▸ RECORDS FOR THE TASK
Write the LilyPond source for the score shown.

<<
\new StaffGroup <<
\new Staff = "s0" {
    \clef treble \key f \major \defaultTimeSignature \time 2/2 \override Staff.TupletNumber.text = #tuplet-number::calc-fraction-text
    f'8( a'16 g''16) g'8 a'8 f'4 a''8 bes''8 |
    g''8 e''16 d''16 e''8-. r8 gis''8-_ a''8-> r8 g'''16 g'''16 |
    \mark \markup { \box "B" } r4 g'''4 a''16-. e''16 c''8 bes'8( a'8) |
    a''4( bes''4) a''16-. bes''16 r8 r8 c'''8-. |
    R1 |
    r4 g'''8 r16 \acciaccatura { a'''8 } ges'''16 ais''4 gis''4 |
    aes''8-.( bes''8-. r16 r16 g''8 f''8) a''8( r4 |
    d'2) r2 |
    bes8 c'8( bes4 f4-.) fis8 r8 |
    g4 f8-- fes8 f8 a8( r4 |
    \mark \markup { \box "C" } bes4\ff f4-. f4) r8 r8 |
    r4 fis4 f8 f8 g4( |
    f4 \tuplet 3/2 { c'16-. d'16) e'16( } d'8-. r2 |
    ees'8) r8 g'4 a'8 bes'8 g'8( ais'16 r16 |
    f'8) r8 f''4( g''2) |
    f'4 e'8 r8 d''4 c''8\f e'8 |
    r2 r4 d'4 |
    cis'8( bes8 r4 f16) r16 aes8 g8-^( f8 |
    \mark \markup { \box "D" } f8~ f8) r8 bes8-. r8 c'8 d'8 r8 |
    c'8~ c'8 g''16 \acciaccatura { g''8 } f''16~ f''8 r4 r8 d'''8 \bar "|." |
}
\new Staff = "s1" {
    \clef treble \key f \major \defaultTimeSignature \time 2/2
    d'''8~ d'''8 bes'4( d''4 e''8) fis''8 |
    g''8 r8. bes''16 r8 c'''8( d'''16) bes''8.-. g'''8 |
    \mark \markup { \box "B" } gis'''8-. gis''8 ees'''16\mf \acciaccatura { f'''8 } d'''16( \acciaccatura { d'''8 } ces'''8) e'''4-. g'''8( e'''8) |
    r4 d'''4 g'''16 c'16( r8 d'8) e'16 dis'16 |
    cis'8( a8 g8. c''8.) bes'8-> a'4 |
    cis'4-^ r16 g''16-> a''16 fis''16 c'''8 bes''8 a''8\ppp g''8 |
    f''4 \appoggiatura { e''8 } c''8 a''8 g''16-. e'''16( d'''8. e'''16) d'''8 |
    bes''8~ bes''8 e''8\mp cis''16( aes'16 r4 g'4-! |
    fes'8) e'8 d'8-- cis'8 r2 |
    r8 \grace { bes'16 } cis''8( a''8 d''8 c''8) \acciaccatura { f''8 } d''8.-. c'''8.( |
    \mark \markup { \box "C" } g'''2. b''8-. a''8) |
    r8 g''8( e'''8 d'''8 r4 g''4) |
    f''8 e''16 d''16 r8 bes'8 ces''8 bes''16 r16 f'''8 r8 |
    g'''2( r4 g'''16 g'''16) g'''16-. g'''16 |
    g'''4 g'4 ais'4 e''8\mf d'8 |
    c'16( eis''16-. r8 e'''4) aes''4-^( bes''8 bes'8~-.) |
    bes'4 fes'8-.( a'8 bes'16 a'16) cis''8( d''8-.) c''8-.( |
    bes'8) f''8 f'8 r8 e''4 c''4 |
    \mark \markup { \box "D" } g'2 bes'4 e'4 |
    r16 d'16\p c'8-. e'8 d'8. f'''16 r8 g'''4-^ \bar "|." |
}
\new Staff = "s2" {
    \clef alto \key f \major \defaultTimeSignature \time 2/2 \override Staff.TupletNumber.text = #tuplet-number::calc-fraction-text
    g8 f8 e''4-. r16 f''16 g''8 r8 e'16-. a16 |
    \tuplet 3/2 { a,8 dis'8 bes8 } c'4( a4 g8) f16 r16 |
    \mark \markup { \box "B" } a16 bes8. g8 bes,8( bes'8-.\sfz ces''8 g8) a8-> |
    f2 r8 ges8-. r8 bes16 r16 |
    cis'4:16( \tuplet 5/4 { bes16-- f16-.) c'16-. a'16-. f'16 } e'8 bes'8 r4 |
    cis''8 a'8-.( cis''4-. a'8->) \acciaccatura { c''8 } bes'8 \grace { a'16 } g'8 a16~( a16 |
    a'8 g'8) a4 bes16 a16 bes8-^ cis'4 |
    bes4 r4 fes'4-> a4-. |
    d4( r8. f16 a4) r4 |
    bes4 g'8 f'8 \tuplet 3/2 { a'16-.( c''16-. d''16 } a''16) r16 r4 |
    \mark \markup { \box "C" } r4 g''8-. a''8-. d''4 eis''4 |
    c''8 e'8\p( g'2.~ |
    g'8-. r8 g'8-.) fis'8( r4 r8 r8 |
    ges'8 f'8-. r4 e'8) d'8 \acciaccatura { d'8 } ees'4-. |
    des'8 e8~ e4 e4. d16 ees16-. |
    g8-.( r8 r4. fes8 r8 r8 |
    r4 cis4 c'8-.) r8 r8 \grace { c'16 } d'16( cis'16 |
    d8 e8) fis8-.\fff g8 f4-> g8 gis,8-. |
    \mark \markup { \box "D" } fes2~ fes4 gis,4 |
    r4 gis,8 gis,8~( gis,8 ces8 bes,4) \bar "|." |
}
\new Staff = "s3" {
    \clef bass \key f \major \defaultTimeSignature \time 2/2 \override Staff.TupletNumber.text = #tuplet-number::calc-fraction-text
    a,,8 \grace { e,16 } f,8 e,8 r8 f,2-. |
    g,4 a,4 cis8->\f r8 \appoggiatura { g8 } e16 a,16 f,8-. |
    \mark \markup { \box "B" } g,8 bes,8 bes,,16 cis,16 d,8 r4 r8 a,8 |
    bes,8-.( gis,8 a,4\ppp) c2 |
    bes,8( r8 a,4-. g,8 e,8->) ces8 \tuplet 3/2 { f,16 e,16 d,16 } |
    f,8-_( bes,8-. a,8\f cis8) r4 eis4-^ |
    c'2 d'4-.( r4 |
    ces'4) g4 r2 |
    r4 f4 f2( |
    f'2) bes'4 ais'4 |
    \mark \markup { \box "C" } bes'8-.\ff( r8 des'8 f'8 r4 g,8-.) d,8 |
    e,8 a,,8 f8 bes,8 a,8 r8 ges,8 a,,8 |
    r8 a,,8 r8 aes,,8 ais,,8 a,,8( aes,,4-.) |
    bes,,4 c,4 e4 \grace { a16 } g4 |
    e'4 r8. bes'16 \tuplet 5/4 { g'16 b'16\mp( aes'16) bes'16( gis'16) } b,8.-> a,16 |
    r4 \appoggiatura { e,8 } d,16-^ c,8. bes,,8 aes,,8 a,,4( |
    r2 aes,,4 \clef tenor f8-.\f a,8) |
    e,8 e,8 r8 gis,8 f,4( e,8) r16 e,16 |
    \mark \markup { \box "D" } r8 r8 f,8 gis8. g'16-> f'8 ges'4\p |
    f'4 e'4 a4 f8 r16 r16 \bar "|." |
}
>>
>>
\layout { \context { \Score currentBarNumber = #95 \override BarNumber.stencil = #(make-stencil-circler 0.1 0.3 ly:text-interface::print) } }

▸ WHAT IS BEING ASKED
Pull out every line in the records that contains the string "text".

▸ RESPONSE TO THIS TASK
    \clef treble \key f \major \defaultTimeSignature \time 2/2 \override Staff.TupletNumber.text = #tuplet-number::calc-fraction-text
    \clef alto \key f \major \defaultTimeSignature \time 2/2 \override Staff.TupletNumber.text = #tuplet-number::calc-fraction-text
    \clef bass \key f \major \defaultTimeSignature \time 2/2 \override Staff.TupletNumber.text = #tuplet-number::calc-fraction-text
\layout { \context { \Score currentBarNumber = #95 \override BarNumber.stencil = #(make-stencil-circler 0.1 0.3 ly:text-interface::print) } }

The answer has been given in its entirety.